# Study material:
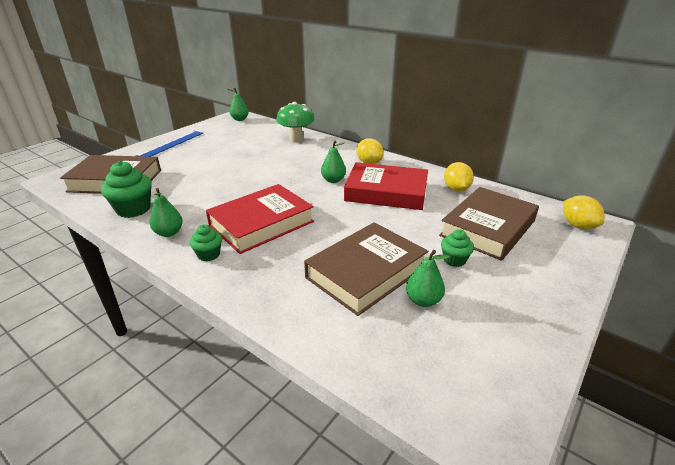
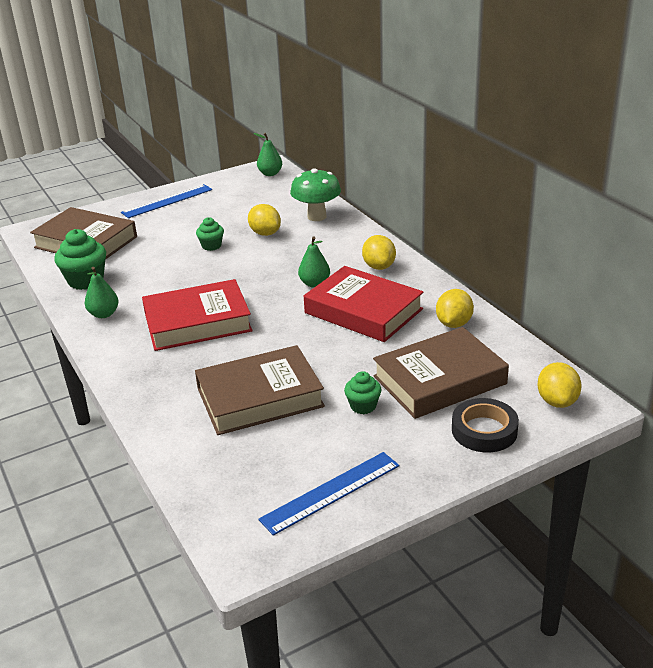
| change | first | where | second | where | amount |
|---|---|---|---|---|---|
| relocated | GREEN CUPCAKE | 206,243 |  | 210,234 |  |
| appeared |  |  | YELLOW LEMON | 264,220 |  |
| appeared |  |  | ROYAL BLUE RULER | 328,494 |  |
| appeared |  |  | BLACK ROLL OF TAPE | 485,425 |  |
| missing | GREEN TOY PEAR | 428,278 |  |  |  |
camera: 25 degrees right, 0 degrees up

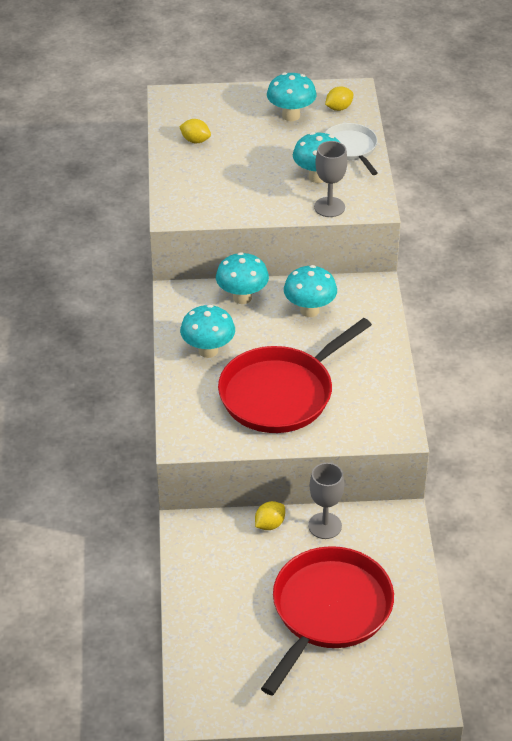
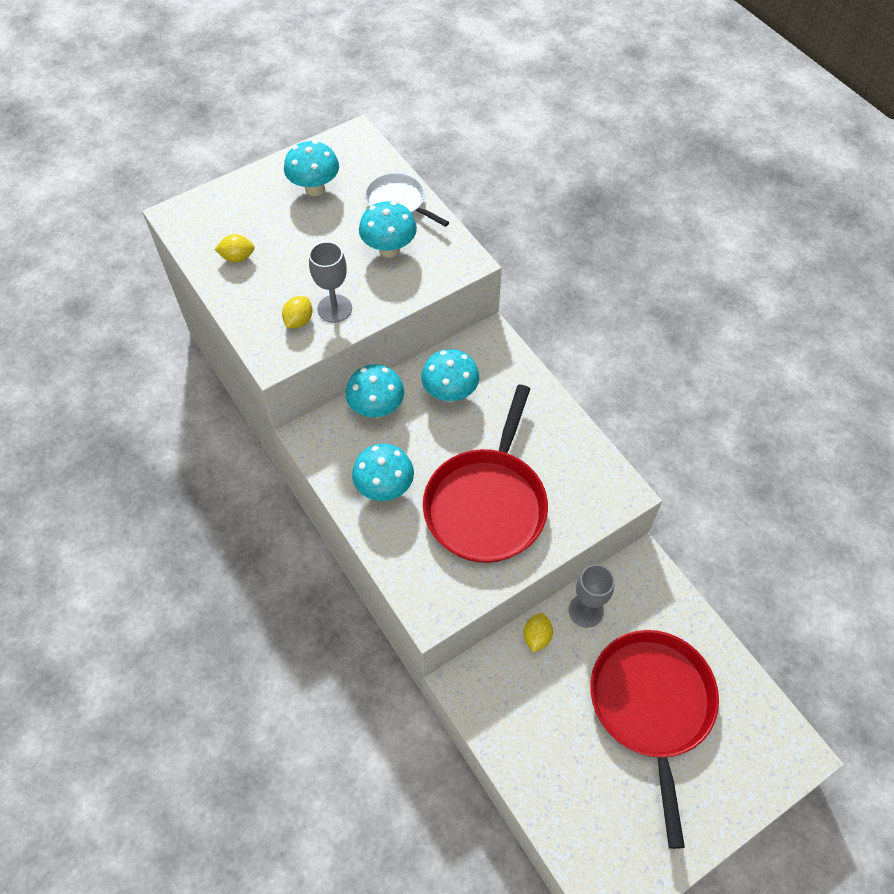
| change | first | where | second | where | amount |
|---|---|---|---|---|---|
| relocated | YELLOW LEMON | 339,98 |  | 297,312 |  |
| relocated | GRAY WINE GLASS | 330,179 |  | 330,282 |  |
camera: 30 degrees left, 15 degrees up

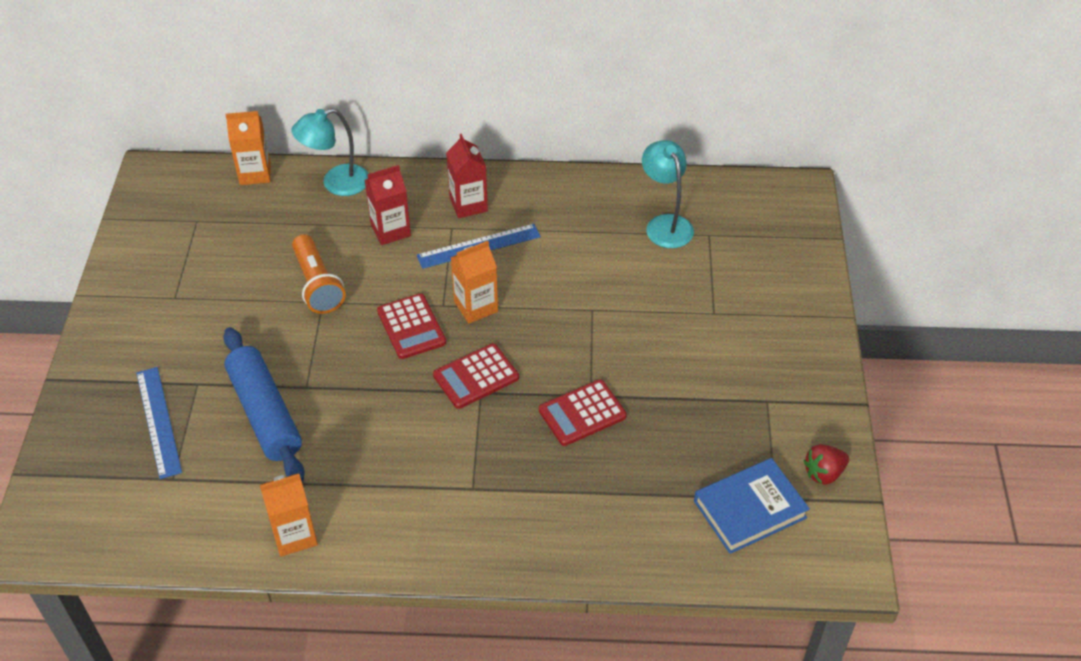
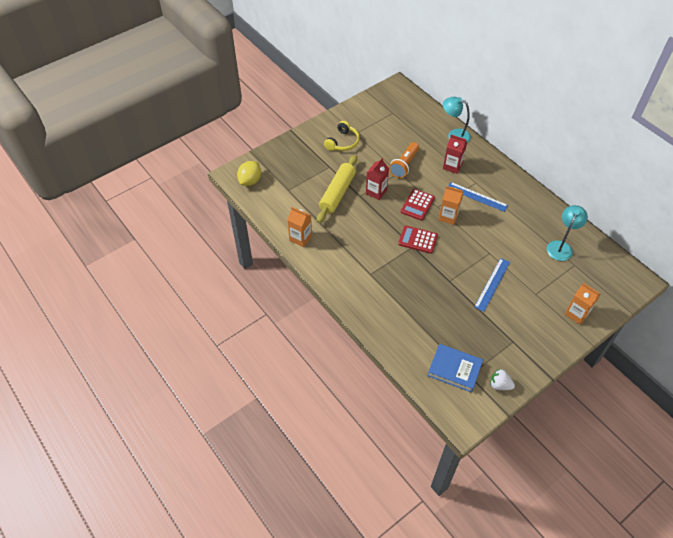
| change | first | where | second | where | amount |
|---|---|---|---|---|---|
| appeared |  |  | YELLOW LEMON | 249,173 |  |
| colour | ROYAL BLUE ROLLING PIN | 264,404 | YELLOW ROLLING PIN | 337,189 |  |
| appeared |  |  | YELLOW OVER-EAR HEADPHONES | 342,136 |  |
| relocated | SCARLET CARTON | 467,176 |  | 377,179 |  |
| relocated | ROYAL BLUE RULER | 159,423 |  | 492,285 |  |
| colour | SCARLET BERRY | 826,464 | PURE WHITE BERRY | 502,379 |  |
| relocated | ORANGE-COLOURED CARTON | 248,148 |  | 583,304 |  |
| missing | SCARLET POCKET CALCULATOR | 583,412 |  |  |  |
camera: 50 degrees right, 5 degrees up

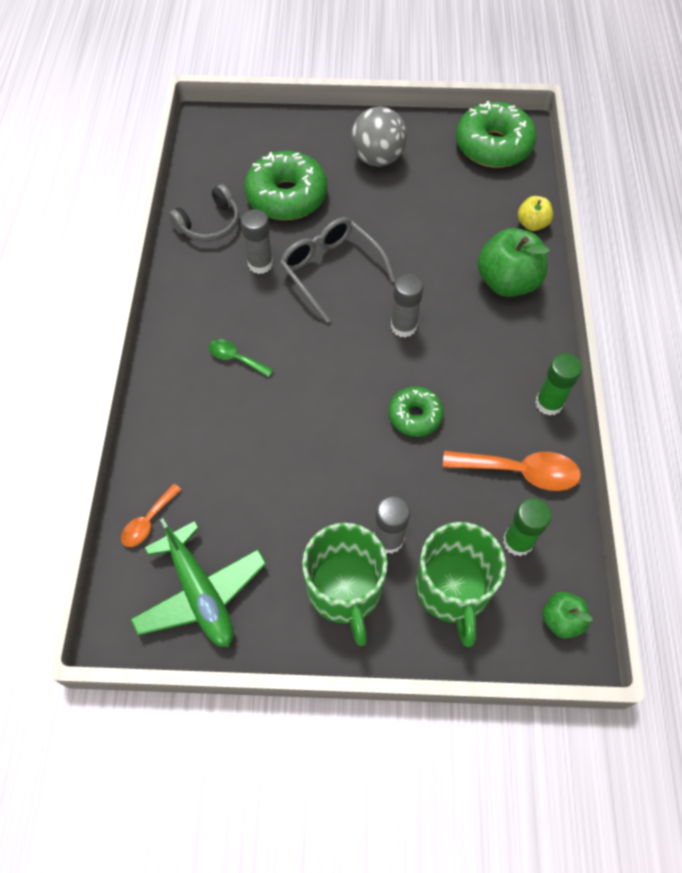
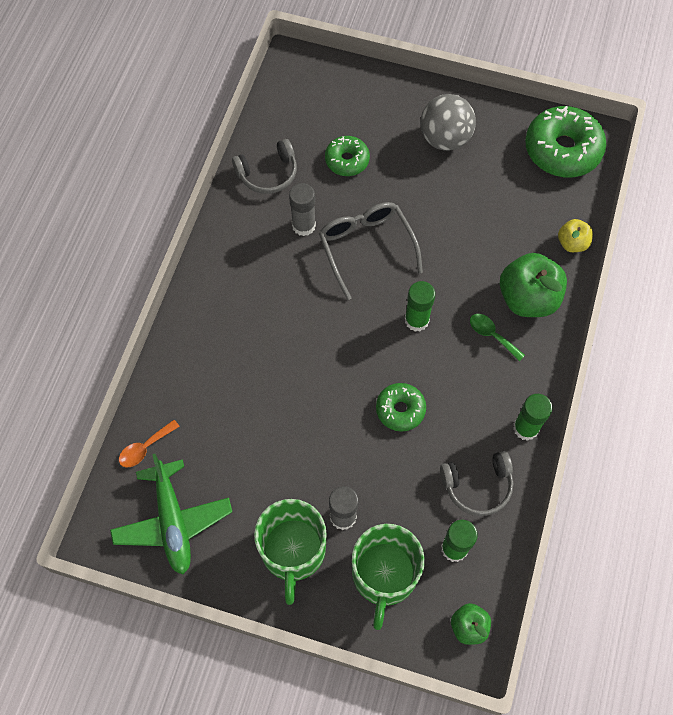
| change | first | where | second | where | amount |
|---|---|---|---|---|---|
| size | GREEN DOUGHNUT | 285,185 |  | 347,156 | x0.57 |
| colour | GRAY GLUE | 407,306 | GREEN GLUE | 420,306 |  |
| exchanged | ORANGE-COLOURED SPOON | 512,471 | GRAY OVER-EAR HEADPHONES | 476,483 |  |
| relocated | GREEN SPOON | 240,358 |  | 497,337 |  |
camera: 15 degrees right, 5 degrees up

# Task goal:
Your reply must be one number, namely the count of lines above that hold the string "CARTON".

# Solution to the exercise:
2